(Beginning of DATASET RECORDS)

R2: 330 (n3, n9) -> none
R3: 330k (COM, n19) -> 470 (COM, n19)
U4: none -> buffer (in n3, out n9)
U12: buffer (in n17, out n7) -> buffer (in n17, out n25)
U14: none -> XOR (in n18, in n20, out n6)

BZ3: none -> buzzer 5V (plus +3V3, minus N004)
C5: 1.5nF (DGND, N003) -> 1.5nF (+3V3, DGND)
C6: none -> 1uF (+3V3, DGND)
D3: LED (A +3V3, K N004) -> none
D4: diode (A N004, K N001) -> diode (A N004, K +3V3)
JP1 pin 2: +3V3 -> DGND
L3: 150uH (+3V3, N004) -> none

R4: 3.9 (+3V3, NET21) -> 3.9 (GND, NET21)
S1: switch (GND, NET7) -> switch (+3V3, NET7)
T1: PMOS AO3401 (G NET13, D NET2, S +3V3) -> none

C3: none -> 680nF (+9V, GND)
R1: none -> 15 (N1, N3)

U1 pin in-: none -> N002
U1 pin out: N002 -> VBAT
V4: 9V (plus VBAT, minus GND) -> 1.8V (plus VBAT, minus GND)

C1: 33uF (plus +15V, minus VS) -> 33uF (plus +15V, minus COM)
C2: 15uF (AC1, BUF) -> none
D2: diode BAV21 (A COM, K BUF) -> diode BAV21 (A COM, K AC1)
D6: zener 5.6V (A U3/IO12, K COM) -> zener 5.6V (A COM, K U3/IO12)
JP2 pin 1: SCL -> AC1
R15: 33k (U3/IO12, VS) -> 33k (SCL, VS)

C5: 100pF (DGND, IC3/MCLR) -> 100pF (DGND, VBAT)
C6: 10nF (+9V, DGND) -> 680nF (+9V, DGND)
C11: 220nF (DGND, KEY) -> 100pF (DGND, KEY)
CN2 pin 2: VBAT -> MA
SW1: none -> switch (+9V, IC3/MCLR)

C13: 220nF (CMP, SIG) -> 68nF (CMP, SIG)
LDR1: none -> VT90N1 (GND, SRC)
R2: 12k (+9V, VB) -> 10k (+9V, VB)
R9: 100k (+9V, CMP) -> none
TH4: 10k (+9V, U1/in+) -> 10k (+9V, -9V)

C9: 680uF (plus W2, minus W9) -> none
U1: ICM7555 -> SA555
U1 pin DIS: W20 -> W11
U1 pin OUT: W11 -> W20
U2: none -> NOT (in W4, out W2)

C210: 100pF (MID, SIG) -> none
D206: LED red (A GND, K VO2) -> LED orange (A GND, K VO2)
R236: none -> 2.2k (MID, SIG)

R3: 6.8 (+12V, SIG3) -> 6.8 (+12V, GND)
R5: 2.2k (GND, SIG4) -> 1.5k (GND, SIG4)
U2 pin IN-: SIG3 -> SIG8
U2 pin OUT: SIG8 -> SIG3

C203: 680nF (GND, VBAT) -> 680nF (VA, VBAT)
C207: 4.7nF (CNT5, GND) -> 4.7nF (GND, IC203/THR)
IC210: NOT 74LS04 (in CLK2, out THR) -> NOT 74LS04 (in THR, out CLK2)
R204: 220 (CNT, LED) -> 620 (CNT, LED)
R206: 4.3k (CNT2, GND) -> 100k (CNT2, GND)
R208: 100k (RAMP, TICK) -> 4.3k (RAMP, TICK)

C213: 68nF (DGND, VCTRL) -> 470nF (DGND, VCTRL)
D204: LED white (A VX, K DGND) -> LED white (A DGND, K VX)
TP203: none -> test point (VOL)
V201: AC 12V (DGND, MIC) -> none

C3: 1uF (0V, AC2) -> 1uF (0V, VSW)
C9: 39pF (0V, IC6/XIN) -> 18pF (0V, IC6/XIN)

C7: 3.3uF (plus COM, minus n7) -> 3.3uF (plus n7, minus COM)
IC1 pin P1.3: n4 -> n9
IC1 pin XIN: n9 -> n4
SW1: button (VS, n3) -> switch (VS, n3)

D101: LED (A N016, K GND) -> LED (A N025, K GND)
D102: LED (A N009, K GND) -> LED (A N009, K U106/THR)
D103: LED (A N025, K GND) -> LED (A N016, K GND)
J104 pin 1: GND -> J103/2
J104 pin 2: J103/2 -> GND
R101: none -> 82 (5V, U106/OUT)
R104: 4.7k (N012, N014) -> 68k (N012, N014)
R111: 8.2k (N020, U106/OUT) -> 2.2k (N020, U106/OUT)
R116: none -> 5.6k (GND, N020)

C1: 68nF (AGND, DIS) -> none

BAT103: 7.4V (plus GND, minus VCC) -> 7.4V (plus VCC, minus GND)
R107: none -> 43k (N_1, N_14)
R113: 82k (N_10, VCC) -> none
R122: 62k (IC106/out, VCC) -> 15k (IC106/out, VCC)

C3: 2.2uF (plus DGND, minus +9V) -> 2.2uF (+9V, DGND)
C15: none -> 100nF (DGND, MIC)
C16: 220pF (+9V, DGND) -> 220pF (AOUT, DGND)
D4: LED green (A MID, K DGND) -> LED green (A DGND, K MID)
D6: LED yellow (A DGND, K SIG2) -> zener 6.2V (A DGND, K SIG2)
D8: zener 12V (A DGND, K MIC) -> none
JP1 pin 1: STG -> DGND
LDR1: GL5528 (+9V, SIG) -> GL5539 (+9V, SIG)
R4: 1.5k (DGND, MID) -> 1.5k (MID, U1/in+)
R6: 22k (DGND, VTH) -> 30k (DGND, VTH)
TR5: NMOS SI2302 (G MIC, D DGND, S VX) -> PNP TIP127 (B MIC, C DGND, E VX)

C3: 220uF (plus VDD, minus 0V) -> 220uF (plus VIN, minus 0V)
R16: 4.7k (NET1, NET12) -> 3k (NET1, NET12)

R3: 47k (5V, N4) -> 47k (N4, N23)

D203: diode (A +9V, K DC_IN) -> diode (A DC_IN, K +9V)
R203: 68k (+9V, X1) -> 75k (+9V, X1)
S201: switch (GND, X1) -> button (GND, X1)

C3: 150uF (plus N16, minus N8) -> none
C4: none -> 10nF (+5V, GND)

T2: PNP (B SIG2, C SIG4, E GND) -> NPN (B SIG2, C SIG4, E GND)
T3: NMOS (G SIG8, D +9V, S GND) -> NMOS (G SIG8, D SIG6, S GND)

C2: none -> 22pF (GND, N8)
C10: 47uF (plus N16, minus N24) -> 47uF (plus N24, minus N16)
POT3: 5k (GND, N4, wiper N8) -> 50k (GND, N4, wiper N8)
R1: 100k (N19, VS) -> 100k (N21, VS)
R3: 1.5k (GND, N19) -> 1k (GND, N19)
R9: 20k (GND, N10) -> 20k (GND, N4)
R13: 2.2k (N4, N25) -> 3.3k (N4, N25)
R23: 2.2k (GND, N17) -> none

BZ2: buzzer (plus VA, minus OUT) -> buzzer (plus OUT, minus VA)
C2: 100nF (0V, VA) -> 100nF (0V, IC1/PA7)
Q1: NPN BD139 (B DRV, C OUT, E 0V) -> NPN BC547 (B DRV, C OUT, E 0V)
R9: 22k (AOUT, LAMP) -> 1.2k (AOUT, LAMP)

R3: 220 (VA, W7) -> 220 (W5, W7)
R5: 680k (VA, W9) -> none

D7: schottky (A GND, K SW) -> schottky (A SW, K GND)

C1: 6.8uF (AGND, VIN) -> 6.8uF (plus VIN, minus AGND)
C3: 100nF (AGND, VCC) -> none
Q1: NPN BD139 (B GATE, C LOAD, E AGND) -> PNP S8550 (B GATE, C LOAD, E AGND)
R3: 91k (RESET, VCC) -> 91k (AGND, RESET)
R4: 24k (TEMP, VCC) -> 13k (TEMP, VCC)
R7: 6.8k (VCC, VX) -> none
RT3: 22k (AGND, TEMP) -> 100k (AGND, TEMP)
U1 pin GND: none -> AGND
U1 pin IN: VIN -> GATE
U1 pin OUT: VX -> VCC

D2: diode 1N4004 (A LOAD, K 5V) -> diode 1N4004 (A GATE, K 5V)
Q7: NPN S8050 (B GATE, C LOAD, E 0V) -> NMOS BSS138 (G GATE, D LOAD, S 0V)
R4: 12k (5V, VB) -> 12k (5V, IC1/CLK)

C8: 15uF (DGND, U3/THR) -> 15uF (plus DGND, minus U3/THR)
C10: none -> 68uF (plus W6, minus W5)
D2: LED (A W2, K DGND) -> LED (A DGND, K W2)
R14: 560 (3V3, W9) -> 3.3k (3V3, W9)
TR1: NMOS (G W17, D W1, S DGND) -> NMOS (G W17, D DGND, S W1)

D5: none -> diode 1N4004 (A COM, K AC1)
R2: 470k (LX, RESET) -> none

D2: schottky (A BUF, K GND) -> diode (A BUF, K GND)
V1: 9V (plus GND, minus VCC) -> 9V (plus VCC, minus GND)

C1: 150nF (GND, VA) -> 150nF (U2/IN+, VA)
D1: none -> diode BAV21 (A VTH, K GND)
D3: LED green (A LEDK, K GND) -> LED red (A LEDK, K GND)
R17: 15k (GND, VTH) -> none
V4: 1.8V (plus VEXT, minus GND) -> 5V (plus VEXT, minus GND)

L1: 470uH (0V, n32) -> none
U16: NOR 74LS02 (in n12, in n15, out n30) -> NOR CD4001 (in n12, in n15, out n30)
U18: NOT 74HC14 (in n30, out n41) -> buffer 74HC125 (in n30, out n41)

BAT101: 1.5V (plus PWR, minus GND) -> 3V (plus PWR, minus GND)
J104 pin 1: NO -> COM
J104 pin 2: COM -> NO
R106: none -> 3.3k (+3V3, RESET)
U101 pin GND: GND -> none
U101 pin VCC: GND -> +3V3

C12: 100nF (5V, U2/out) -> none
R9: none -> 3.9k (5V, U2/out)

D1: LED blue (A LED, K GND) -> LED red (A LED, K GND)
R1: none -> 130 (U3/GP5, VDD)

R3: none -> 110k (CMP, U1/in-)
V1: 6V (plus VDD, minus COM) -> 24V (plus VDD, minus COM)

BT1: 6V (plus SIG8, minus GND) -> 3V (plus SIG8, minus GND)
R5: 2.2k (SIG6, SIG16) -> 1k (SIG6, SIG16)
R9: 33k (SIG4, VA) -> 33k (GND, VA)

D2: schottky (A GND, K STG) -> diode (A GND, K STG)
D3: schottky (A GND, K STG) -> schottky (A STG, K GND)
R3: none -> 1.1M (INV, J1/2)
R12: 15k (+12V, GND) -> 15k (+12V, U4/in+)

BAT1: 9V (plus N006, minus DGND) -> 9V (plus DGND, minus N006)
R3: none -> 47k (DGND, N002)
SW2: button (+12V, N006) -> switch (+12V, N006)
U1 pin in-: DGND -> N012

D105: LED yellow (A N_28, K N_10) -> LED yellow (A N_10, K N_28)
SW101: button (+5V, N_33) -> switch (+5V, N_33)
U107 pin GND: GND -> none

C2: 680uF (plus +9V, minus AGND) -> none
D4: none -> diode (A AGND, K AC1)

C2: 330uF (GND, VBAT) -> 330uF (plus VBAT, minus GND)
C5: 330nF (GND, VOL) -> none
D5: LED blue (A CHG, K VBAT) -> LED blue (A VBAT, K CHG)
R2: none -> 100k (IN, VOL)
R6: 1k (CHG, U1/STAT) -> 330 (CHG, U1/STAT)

(End of DATASET RECORDS)

- [WHAT TO DO]:
Reproduce verbatim the lines above, from the line with "R9: 100k (+9V, CMP) -> none" through the line with "D204: LED white".

- [ANSWER SECTION]:
R9: 100k (+9V, CMP) -> none
TH4: 10k (+9V, U1/in+) -> 10k (+9V, -9V)

C9: 680uF (plus W2, minus W9) -> none
U1: ICM7555 -> SA555
U1 pin DIS: W20 -> W11
U1 pin OUT: W11 -> W20
U2: none -> NOT (in W4, out W2)

C210: 100pF (MID, SIG) -> none
D206: LED red (A GND, K VO2) -> LED orange (A GND, K VO2)
R236: none -> 2.2k (MID, SIG)

R3: 6.8 (+12V, SIG3) -> 6.8 (+12V, GND)
R5: 2.2k (GND, SIG4) -> 1.5k (GND, SIG4)
U2 pin IN-: SIG3 -> SIG8
U2 pin OUT: SIG8 -> SIG3

C203: 680nF (GND, VBAT) -> 680nF (VA, VBAT)
C207: 4.7nF (CNT5, GND) -> 4.7nF (GND, IC203/THR)
IC210: NOT 74LS04 (in CLK2, out THR) -> NOT 74LS04 (in THR, out CLK2)
R204: 220 (CNT, LED) -> 620 (CNT, LED)
R206: 4.3k (CNT2, GND) -> 100k (CNT2, GND)
R208: 100k (RAMP, TICK) -> 4.3k (RAMP, TICK)

C213: 68nF (DGND, VCTRL) -> 470nF (DGND, VCTRL)
D204: LED white (A VX, K DGND) -> LED white (A DGND, K VX)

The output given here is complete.